**TASK DESCRIPTION**
Every line below that holds "glue" must be copied.

**Recorded data**
═══

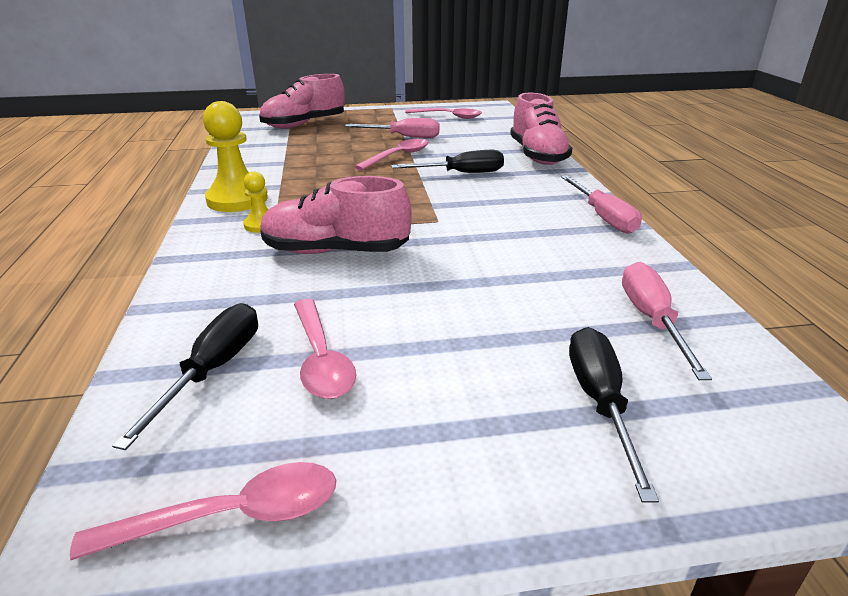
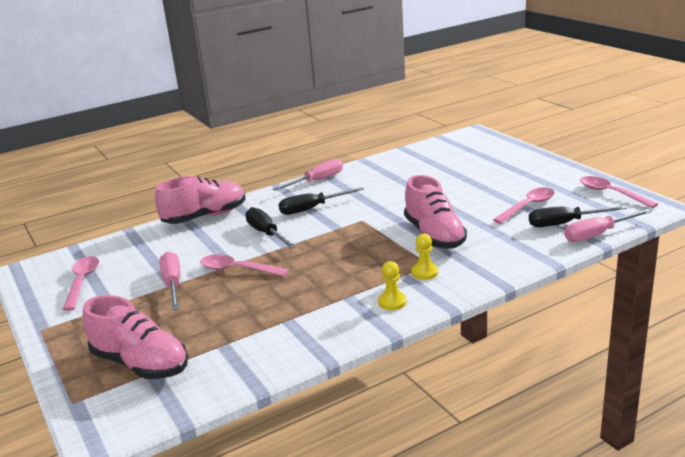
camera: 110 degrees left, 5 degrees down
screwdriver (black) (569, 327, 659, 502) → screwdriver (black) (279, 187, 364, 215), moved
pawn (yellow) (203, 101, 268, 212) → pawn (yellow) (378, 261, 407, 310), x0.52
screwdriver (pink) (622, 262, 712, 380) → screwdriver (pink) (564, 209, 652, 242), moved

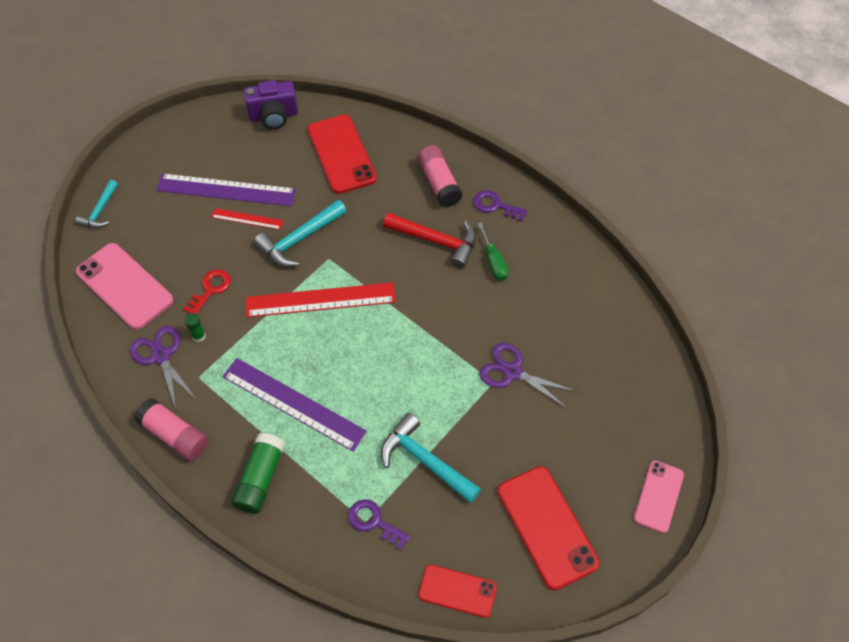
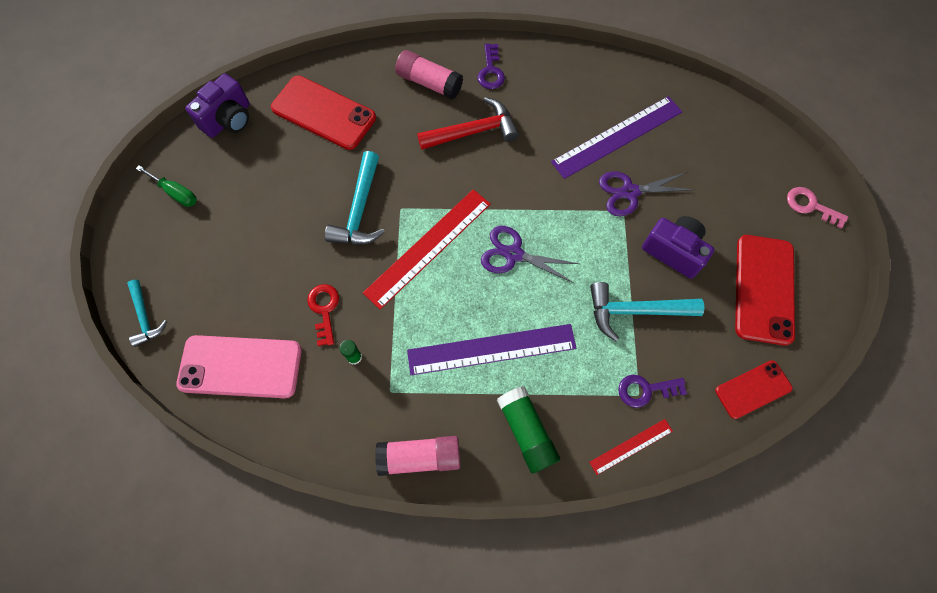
camera: 40 degrees left, 10 degrees up
screwdriver (green) (478, 222, 508, 281) → screwdriver (green) (136, 165, 197, 207), moved
key (purple) (473, 190, 528, 221) → key (purple) (477, 43, 505, 89), 75 degrees counterclockwise
scissors (purple) (130, 326, 196, 409) → scissors (purple) (481, 226, 579, 283), moved
ruler (purple) (156, 173, 296, 206) → ruler (purple) (551, 96, 682, 179), moved
ruler (red) (211, 208, 284, 230) → ruler (red) (589, 419, 673, 475), moved
- → camera (purple) (642, 216, 715, 279)
phone (red) (497, 466, 600, 590) → phone (red) (735, 235, 795, 346), 75 degrees clockwise
phone (pink) (634, 460, 684, 533) → key (pink) (787, 187, 848, 229)

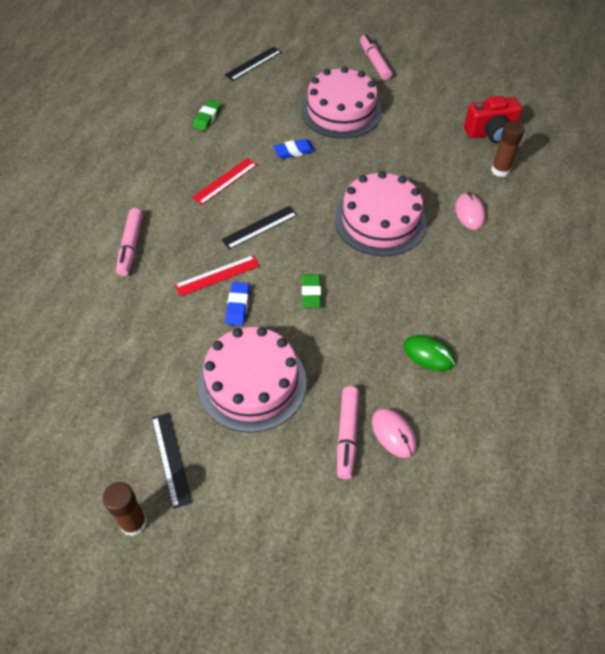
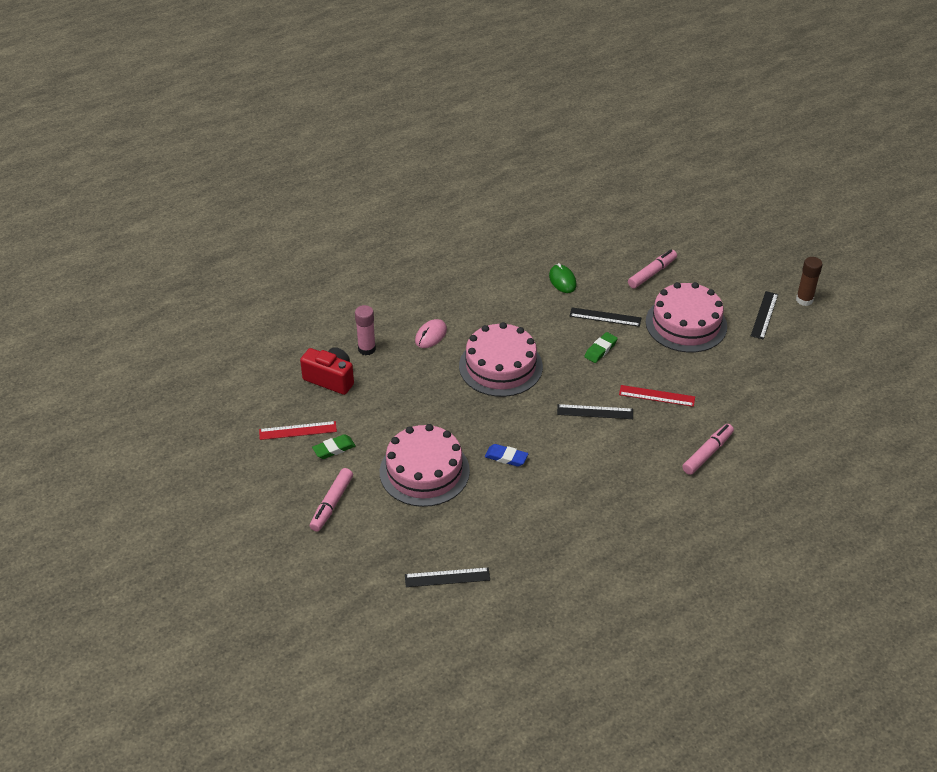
camera: 140 degrees left, 10 degrees down
ruler (red) (192, 158, 257, 205) → ruler (red) (259, 421, 337, 440), moved
eraser (green) (193, 100, 221, 131) → eraser (green) (312, 434, 356, 459), moved
glue stick (brown) (491, 121, 525, 177) → glue stick (pink) (355, 305, 376, 355)
- → ruler (black) (570, 307, 641, 327)
eraser (blue) (226, 282, 249, 326) → -
mouse (pink) (372, 408, 416, 458) → -

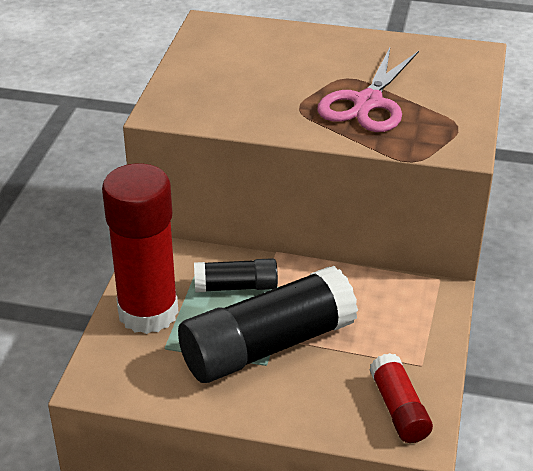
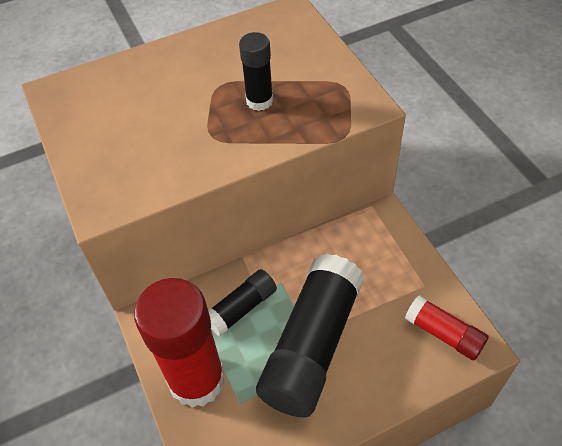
camera: 35 degrees left, 15 degrees up
scissors (pink) (317, 48, 419, 132) → glue stick (black) (239, 32, 273, 111)

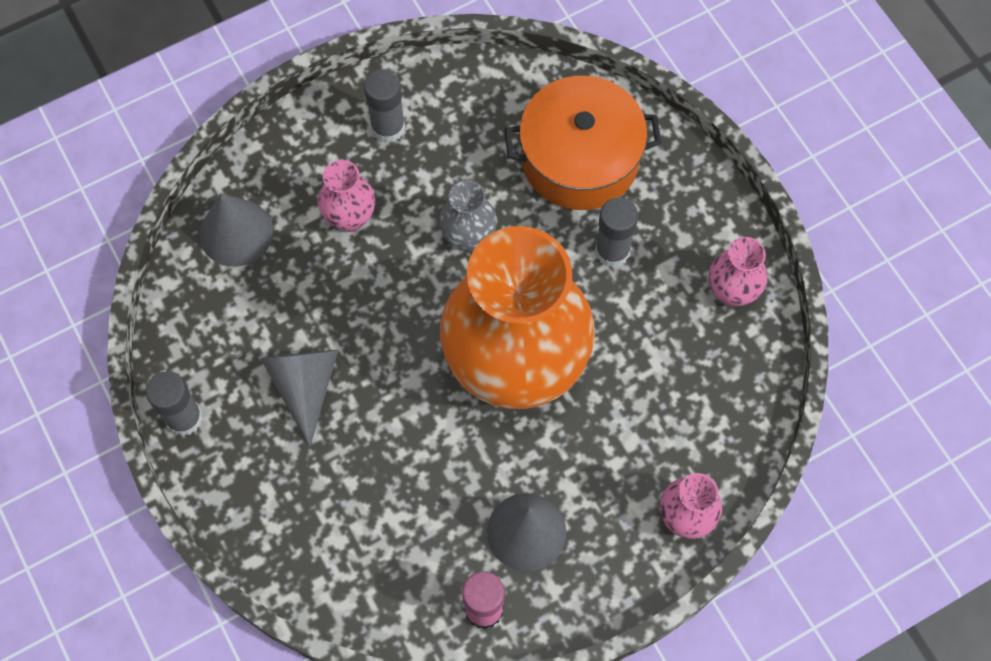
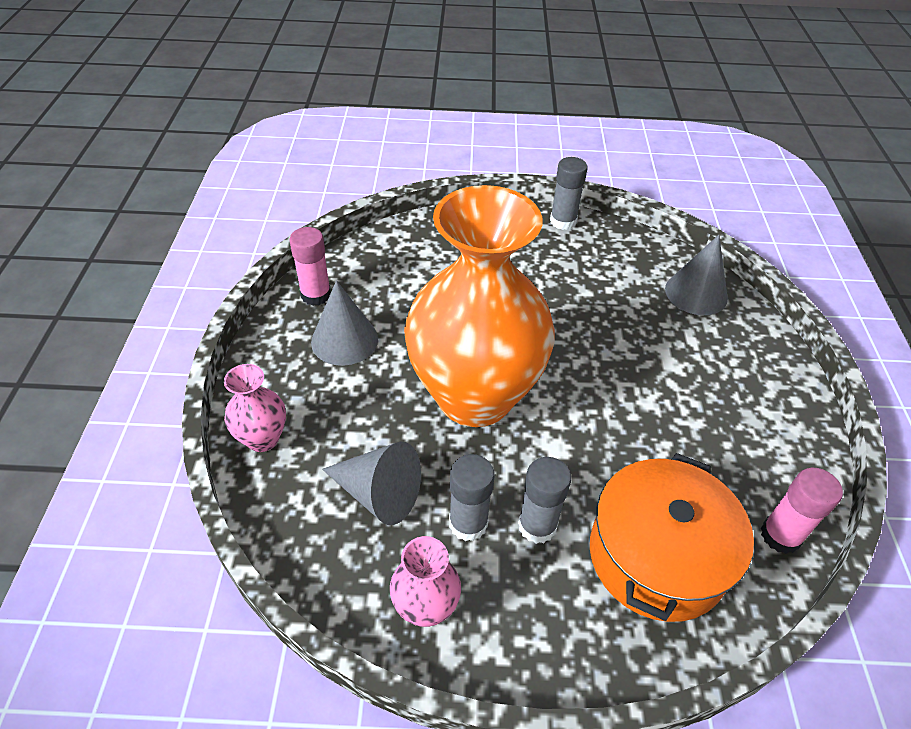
camera: 120 degrees right, 20 degrees down
cone (grey) (261, 350, 338, 447) → cone (grey) (322, 442, 421, 525), moved
glue stick (grey) (364, 69, 405, 143) → glue stick (grey) (449, 454, 495, 541), moved
- → glue stick (pink) (761, 468, 843, 554)
vase (pink) (318, 160, 375, 232) → -
vase (grey) (439, 180, 497, 251) → -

═══

**ANSWER SPACE**
glue stick (brown) (491, 121, 525, 177) → glue stick (pink) (355, 305, 376, 355)
scissors (pink) (317, 48, 419, 132) → glue stick (black) (239, 32, 273, 111)
glue stick (grey) (364, 69, 405, 143) → glue stick (grey) (449, 454, 495, 541), moved
- → glue stick (pink) (761, 468, 843, 554)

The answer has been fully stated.